**WHAT NEEDS TO BE DONE:**
Copy the records below exactly as they appear.

═════ RAW DATA ═════

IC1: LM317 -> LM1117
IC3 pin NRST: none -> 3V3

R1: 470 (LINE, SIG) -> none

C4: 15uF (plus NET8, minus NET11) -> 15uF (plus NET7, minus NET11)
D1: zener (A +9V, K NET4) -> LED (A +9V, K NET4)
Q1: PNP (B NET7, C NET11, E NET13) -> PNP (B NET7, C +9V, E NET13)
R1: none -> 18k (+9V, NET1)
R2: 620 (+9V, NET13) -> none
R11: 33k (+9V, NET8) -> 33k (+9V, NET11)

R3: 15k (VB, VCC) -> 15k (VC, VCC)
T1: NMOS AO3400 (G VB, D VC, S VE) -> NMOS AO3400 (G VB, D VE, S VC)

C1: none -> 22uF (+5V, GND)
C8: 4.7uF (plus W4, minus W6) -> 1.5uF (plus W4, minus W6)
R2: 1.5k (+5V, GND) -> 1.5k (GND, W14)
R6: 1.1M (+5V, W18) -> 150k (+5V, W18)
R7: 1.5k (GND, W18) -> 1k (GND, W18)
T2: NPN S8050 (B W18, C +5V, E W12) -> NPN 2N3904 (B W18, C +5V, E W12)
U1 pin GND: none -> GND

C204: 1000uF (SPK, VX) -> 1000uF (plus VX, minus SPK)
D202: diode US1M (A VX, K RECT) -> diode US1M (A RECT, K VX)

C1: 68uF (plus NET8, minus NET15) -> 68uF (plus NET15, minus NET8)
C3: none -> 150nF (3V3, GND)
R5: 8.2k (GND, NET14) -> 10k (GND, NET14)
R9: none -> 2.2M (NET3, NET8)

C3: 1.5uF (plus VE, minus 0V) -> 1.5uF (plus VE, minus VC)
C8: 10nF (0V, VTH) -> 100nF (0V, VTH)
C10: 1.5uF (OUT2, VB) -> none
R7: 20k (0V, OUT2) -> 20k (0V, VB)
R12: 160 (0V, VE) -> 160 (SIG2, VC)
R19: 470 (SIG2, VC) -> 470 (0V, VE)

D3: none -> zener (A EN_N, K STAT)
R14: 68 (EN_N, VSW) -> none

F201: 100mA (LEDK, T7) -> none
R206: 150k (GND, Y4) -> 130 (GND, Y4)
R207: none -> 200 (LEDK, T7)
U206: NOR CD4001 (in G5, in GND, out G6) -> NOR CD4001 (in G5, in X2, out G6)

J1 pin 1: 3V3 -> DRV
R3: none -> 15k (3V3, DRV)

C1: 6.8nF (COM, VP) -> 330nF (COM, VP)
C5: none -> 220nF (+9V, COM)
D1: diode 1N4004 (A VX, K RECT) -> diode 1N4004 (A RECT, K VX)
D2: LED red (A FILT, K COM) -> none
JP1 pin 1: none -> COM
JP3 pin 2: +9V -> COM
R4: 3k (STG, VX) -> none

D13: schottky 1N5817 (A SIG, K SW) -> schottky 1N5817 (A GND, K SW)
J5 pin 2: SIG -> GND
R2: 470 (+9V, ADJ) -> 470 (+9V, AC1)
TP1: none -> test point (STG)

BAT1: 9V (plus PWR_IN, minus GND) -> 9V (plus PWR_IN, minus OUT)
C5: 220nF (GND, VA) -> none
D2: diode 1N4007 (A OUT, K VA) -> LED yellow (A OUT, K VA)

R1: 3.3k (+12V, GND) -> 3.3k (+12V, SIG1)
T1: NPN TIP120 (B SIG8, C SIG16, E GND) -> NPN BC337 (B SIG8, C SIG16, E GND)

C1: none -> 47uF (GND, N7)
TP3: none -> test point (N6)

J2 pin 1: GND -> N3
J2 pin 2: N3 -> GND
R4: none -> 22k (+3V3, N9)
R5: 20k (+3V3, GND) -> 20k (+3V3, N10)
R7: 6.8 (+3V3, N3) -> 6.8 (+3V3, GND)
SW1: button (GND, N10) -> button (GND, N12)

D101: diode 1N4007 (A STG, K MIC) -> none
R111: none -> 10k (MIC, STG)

═════

**RESPONSE TO THE EXERCISE:**
IC1: LM317 -> LM1117
IC3 pin NRST: none -> 3V3

R1: 470 (LINE, SIG) -> none

C4: 15uF (plus NET8, minus NET11) -> 15uF (plus NET7, minus NET11)
D1: zener (A +9V, K NET4) -> LED (A +9V, K NET4)
Q1: PNP (B NET7, C NET11, E NET13) -> PNP (B NET7, C +9V, E NET13)
R1: none -> 18k (+9V, NET1)
R2: 620 (+9V, NET13) -> none
R11: 33k (+9V, NET8) -> 33k (+9V, NET11)

R3: 15k (VB, VCC) -> 15k (VC, VCC)
T1: NMOS AO3400 (G VB, D VC, S VE) -> NMOS AO3400 (G VB, D VE, S VC)

C1: none -> 22uF (+5V, GND)
C8: 4.7uF (plus W4, minus W6) -> 1.5uF (plus W4, minus W6)
R2: 1.5k (+5V, GND) -> 1.5k (GND, W14)
R6: 1.1M (+5V, W18) -> 150k (+5V, W18)
R7: 1.5k (GND, W18) -> 1k (GND, W18)
T2: NPN S8050 (B W18, C +5V, E W12) -> NPN 2N3904 (B W18, C +5V, E W12)
U1 pin GND: none -> GND

C204: 1000uF (SPK, VX) -> 1000uF (plus VX, minus SPK)
D202: diode US1M (A VX, K RECT) -> diode US1M (A RECT, K VX)

C1: 68uF (plus NET8, minus NET15) -> 68uF (plus NET15, minus NET8)
C3: none -> 150nF (3V3, GND)
R5: 8.2k (GND, NET14) -> 10k (GND, NET14)
R9: none -> 2.2M (NET3, NET8)

C3: 1.5uF (plus VE, minus 0V) -> 1.5uF (plus VE, minus VC)
C8: 10nF (0V, VTH) -> 100nF (0V, VTH)
C10: 1.5uF (OUT2, VB) -> none
R7: 20k (0V, OUT2) -> 20k (0V, VB)
R12: 160 (0V, VE) -> 160 (SIG2, VC)
R19: 470 (SIG2, VC) -> 470 (0V, VE)

D3: none -> zener (A EN_N, K STAT)
R14: 68 (EN_N, VSW) -> none

F201: 100mA (LEDK, T7) -> none
R206: 150k (GND, Y4) -> 130 (GND, Y4)
R207: none -> 200 (LEDK, T7)
U206: NOR CD4001 (in G5, in GND, out G6) -> NOR CD4001 (in G5, in X2, out G6)

J1 pin 1: 3V3 -> DRV
R3: none -> 15k (3V3, DRV)

C1: 6.8nF (COM, VP) -> 330nF (COM, VP)
C5: none -> 220nF (+9V, COM)
D1: diode 1N4004 (A VX, K RECT) -> diode 1N4004 (A RECT, K VX)
D2: LED red (A FILT, K COM) -> none
JP1 pin 1: none -> COM
JP3 pin 2: +9V -> COM
R4: 3k (STG, VX) -> none

D13: schottky 1N5817 (A SIG, K SW) -> schottky 1N5817 (A GND, K SW)
J5 pin 2: SIG -> GND
R2: 470 (+9V, ADJ) -> 470 (+9V, AC1)
TP1: none -> test point (STG)

BAT1: 9V (plus PWR_IN, minus GND) -> 9V (plus PWR_IN, minus OUT)
C5: 220nF (GND, VA) -> none
D2: diode 1N4007 (A OUT, K VA) -> LED yellow (A OUT, K VA)

R1: 3.3k (+12V, GND) -> 3.3k (+12V, SIG1)
T1: NPN TIP120 (B SIG8, C SIG16, E GND) -> NPN BC337 (B SIG8, C SIG16, E GND)

C1: none -> 47uF (GND, N7)
TP3: none -> test point (N6)

J2 pin 1: GND -> N3
J2 pin 2: N3 -> GND
R4: none -> 22k (+3V3, N9)
R5: 20k (+3V3, GND) -> 20k (+3V3, N10)
R7: 6.8 (+3V3, N3) -> 6.8 (+3V3, GND)
SW1: button (GND, N10) -> button (GND, N12)

D101: diode 1N4007 (A STG, K MIC) -> none
R111: none -> 10k (MIC, STG)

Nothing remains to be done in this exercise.